- Work instructions
Starting with the line that holds "[(70,230),(88,221),(82,208),(63,215),(70,230)]" and stopping after the line that holds "[(164,253),(160,240),(129,252),(133,264),(164,253)]", repeat the lines below word for word, without the pictures.

- Information given
══════════

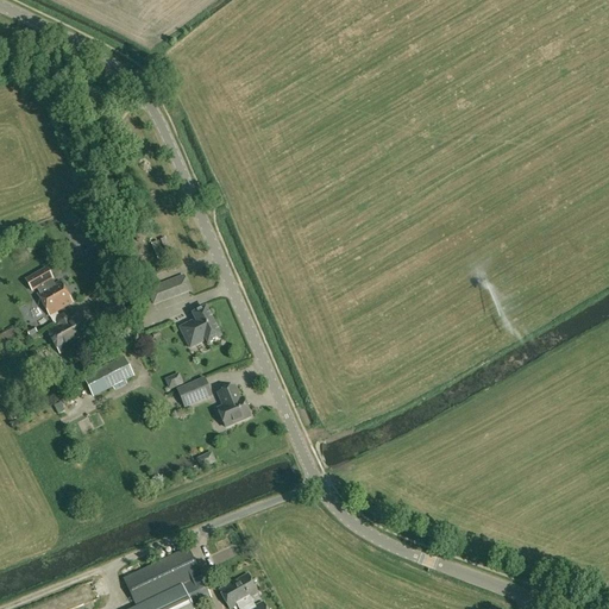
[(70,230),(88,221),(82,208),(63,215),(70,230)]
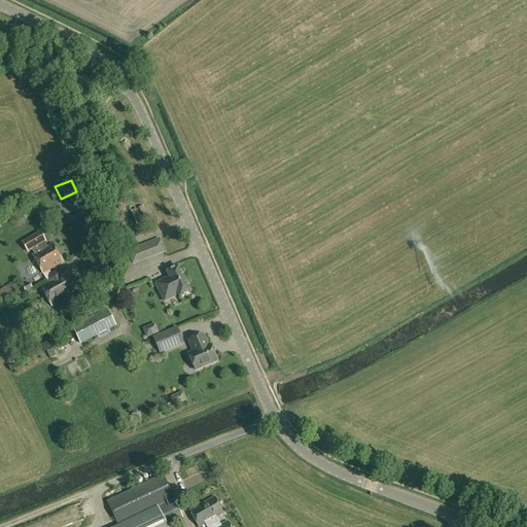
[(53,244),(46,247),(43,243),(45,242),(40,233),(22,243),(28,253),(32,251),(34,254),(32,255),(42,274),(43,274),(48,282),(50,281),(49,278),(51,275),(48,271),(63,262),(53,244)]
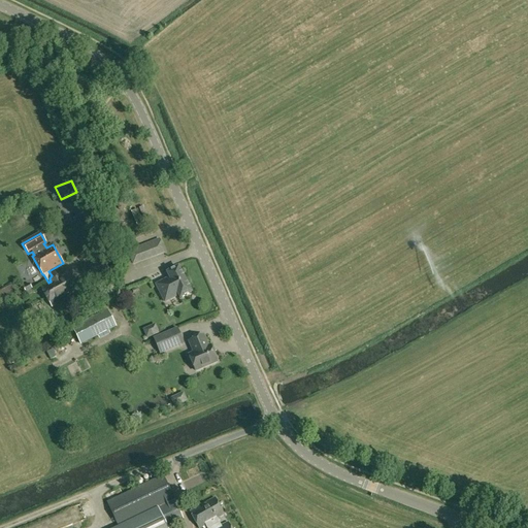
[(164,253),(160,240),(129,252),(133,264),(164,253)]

══════════

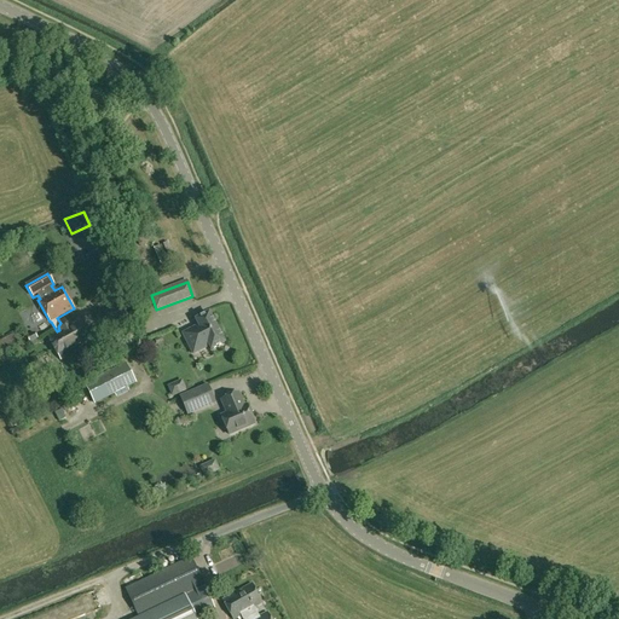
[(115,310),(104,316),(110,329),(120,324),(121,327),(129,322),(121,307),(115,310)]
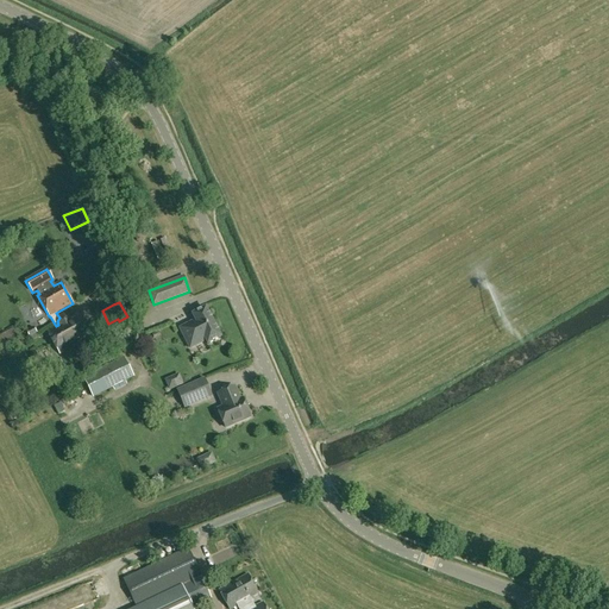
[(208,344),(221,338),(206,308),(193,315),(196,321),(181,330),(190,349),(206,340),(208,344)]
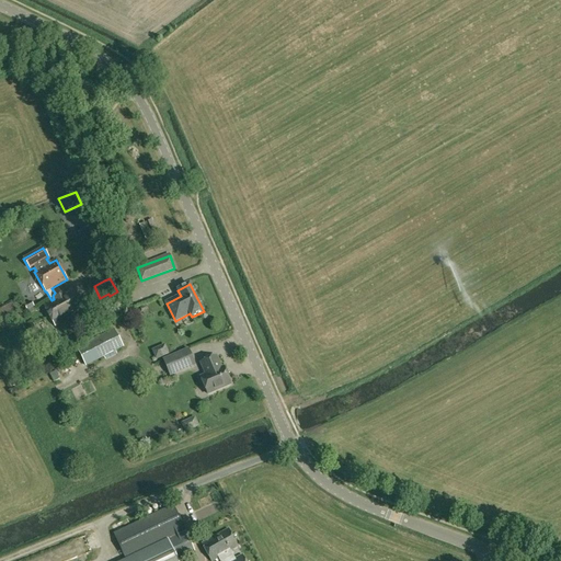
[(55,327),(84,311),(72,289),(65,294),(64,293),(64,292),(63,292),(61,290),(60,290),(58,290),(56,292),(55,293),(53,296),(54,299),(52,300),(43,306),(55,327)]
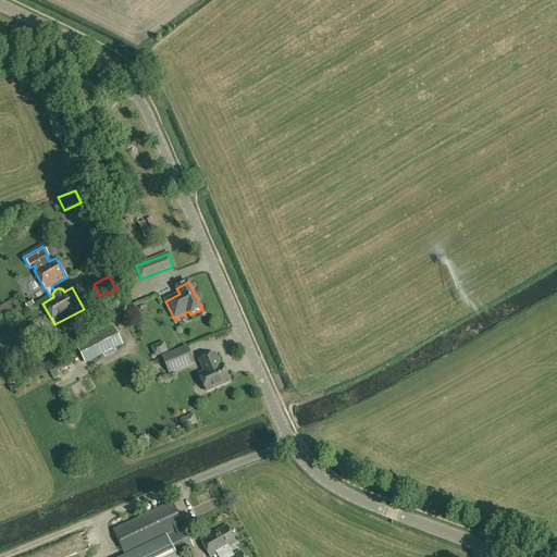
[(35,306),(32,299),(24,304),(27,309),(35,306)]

══════════

- Result for this exercise
[(70,230),(88,221),(82,208),(63,215),(70,230)]
[(53,244),(46,247),(43,243),(45,242),(40,233),(22,243),(28,253),(32,251),(34,254),(32,255),(42,274),(43,274),(48,282),(50,281),(49,278),(51,275),(48,271),(63,262),(53,244)]
[(164,253),(160,240),(129,252),(133,264),(164,253)]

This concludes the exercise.